Exercise prompt — Set down all of the data exactly. Pictures stay out of the copy.

(Excerpts from a dataset)
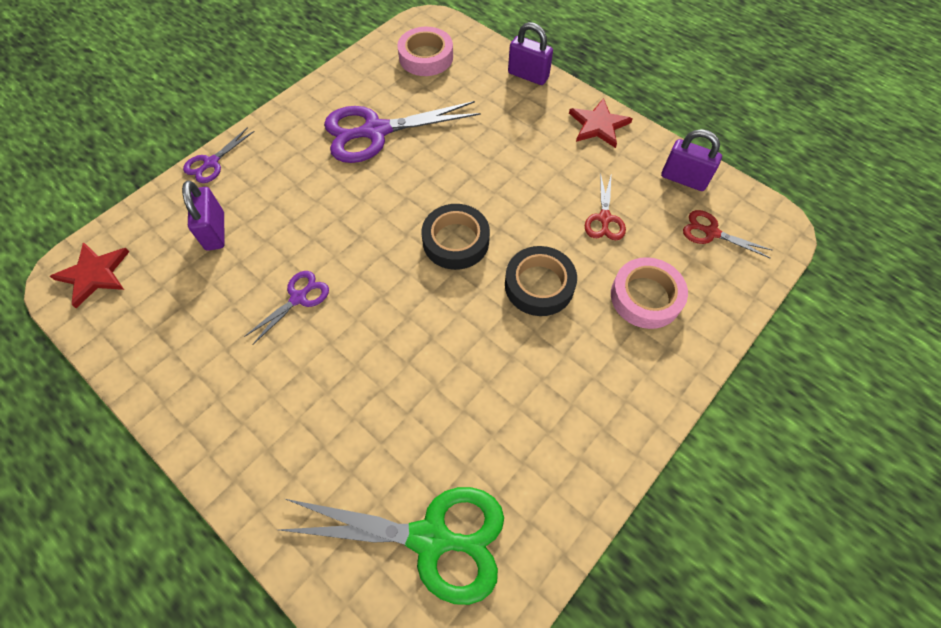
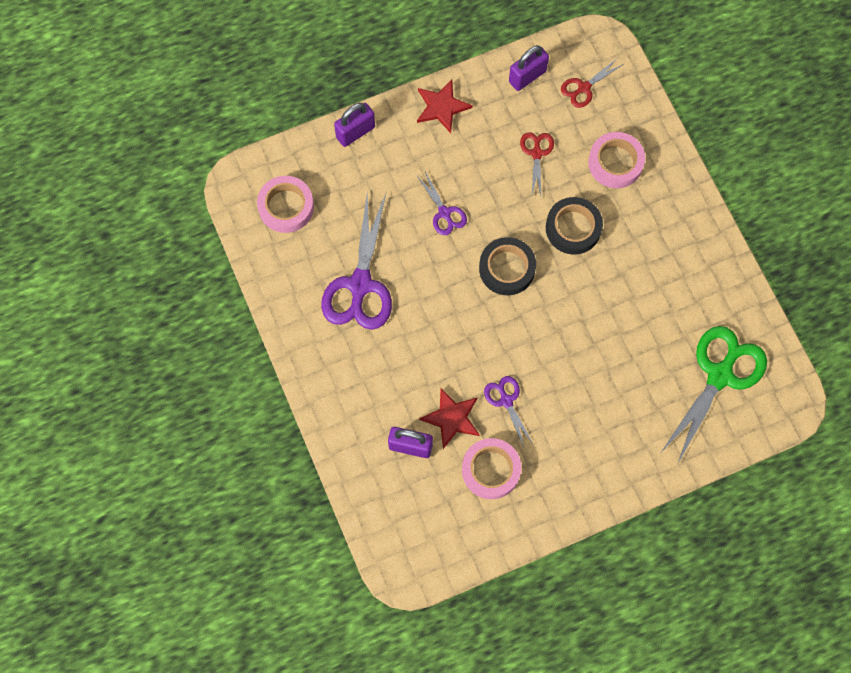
camera: 65 degrees left, 10 degrees up
(94, 274) = (411, 550): red star -> red star (451, 418)
(208, 314) = (491, 470): none -> pink tape
(211, 163) = (330, 432): purple scissors -> purple scissors (444, 213)
(604, 218) = (536, 153): red scissors -> red scissors turned 120 degrees counterclockwise

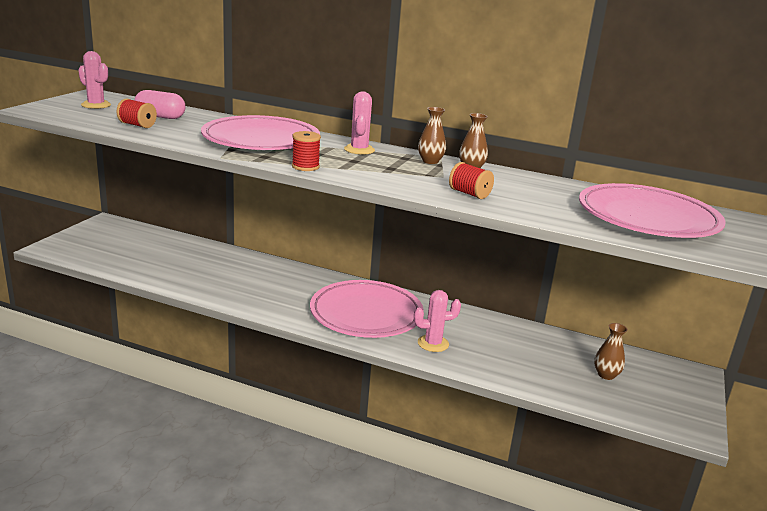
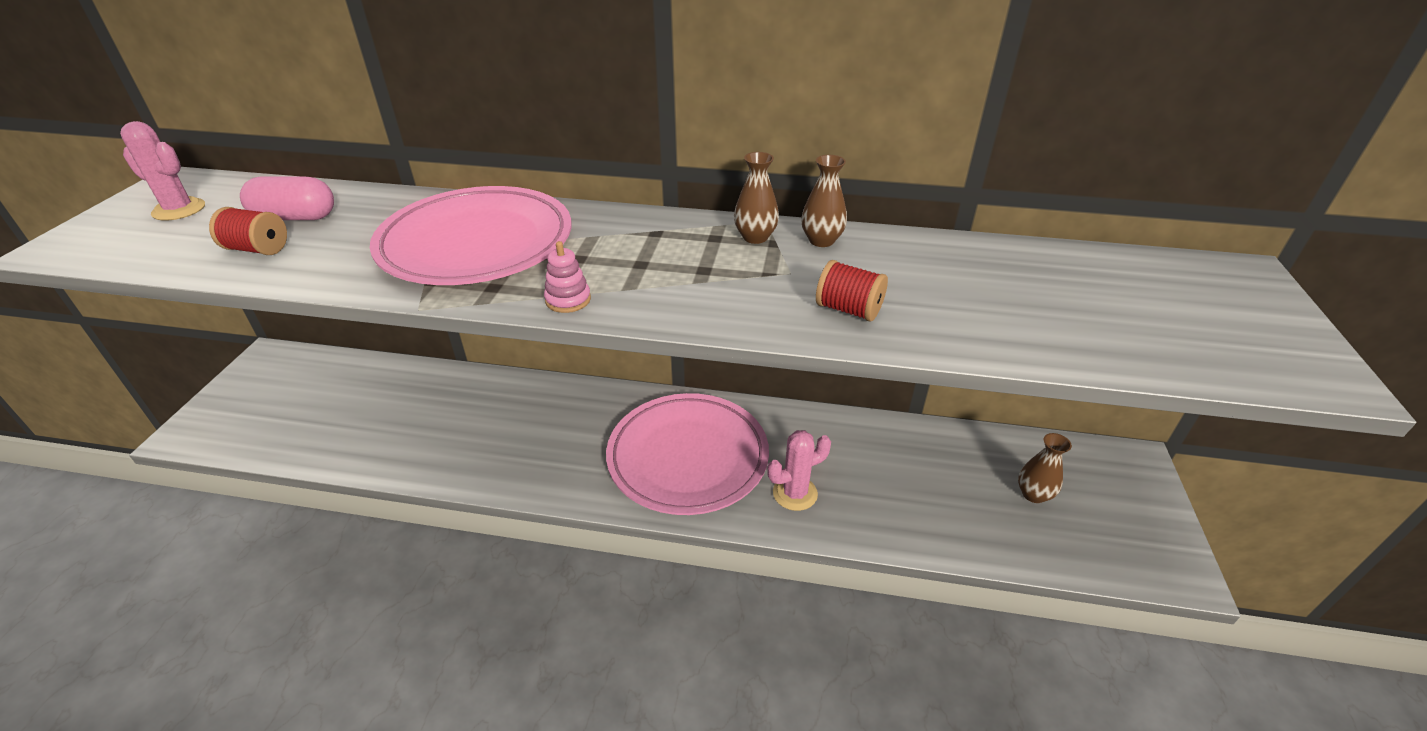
camera: 10 degrees left, 15 degrees up
(305, 167) = (568, 300): red spool -> pink stacking toy
(359, 150) = (639, 233): pink cactus -> none
(647, 218) = (1127, 307): pink plate -> none

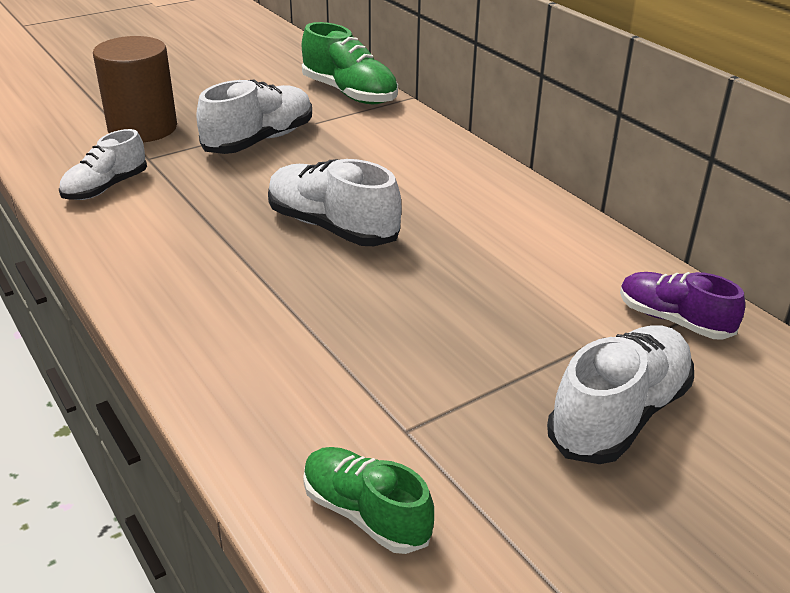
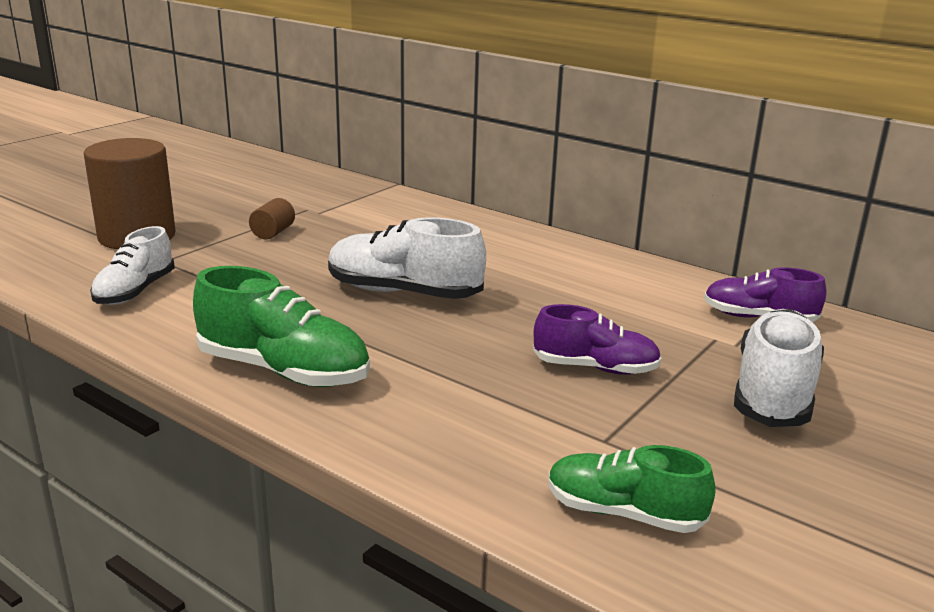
camera: 20 degrees left, 10 degrees down
(259, 140) = (273, 233): white shoe -> brown cylinder
(349, 94) = (334, 186): green shoe -> green shoe (284, 371)
(455, 347) = (595, 368): none -> purple shoe

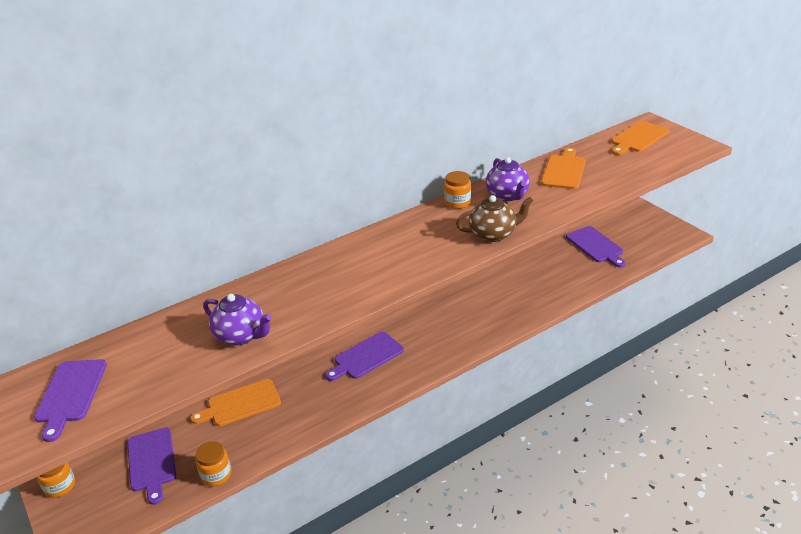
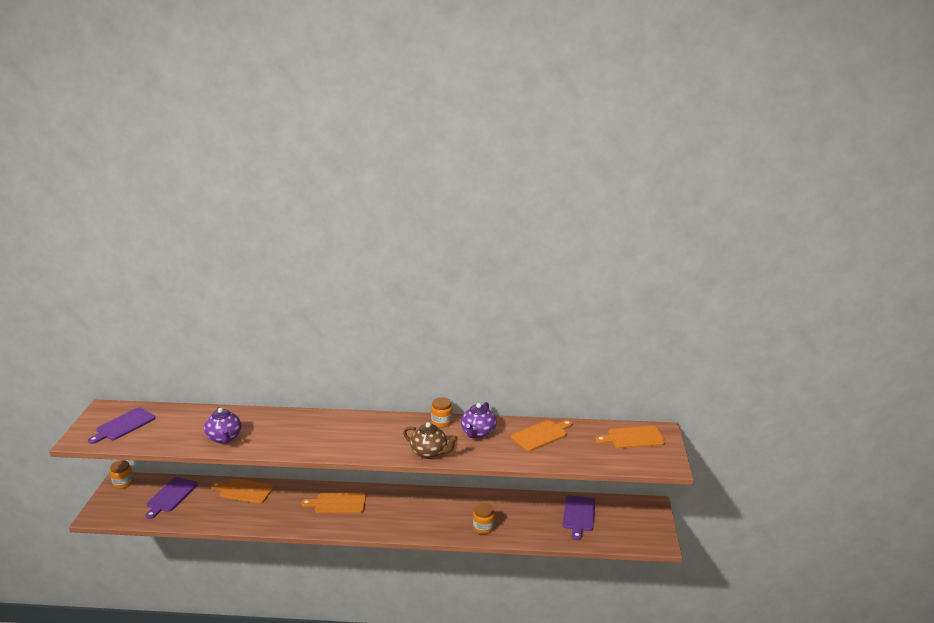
camera: 35 degrees right, 10 degrees down
(216, 475) = (188, 521): orange jar -> orange jar (483, 527)
(366, 357) = (338, 503): purple cutting board -> orange cutting board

Result —
camera: 65 degrees left, 10 degrees up
(94, 274) = (411, 550): red star -> red star (451, 418)
(208, 314) = (491, 470): none -> pink tape
(211, 163) = (330, 432): purple scissors -> purple scissors (444, 213)
(604, 218) = (536, 153): red scissors -> red scissors turned 120 degrees counterclockwise

camera: 10 degrees left, 15 degrees up
(305, 167) = (568, 300): red spool -> pink stacking toy
(359, 150) = (639, 233): pink cactus -> none
(647, 218) = (1127, 307): pink plate -> none

camera: 20 degrees left, 10 degrees down
(259, 140) = (273, 233): white shoe -> brown cylinder
(349, 94) = (334, 186): green shoe -> green shoe (284, 371)
(455, 347) = (595, 368): none -> purple shoe

camera: 35 degrees right, 10 degrees down
(216, 475) = (188, 521): orange jar -> orange jar (483, 527)
(366, 357) = (338, 503): purple cutting board -> orange cutting board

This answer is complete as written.